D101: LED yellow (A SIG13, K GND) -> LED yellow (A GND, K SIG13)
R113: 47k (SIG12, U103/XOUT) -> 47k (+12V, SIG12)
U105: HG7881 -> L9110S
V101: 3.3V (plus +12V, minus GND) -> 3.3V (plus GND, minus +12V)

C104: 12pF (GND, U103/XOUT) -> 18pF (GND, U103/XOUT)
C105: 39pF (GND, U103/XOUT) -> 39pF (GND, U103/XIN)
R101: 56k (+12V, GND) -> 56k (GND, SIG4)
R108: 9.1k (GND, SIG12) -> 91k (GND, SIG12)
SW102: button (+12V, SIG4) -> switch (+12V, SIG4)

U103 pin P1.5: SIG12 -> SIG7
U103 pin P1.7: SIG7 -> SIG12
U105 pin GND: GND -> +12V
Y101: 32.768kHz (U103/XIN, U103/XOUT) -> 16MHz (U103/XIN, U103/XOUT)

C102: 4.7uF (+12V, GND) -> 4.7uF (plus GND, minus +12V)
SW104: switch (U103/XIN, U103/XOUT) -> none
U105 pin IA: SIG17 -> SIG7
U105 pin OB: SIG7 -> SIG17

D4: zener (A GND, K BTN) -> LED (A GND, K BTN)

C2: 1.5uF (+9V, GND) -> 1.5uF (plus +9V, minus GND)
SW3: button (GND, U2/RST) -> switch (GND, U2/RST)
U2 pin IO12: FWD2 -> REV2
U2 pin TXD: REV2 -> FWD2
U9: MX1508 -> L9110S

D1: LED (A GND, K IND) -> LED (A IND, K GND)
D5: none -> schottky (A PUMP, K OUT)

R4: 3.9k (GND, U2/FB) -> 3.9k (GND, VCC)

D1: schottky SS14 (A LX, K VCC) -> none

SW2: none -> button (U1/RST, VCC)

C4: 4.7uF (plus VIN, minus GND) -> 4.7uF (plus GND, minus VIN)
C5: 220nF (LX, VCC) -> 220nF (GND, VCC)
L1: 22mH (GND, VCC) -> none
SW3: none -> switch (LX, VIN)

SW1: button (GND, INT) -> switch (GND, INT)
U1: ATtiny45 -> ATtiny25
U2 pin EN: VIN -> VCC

#### [Instructions to follow]
From the material above, copy every line that has the word "button" in it.

#### [Response box]
SW102: button (+12V, SIG4) -> switch (+12V, SIG4)
SW3: button (GND, U2/RST) -> switch (GND, U2/RST)
SW2: none -> button (U1/RST, VCC)
SW1: button (GND, INT) -> switch (GND, INT)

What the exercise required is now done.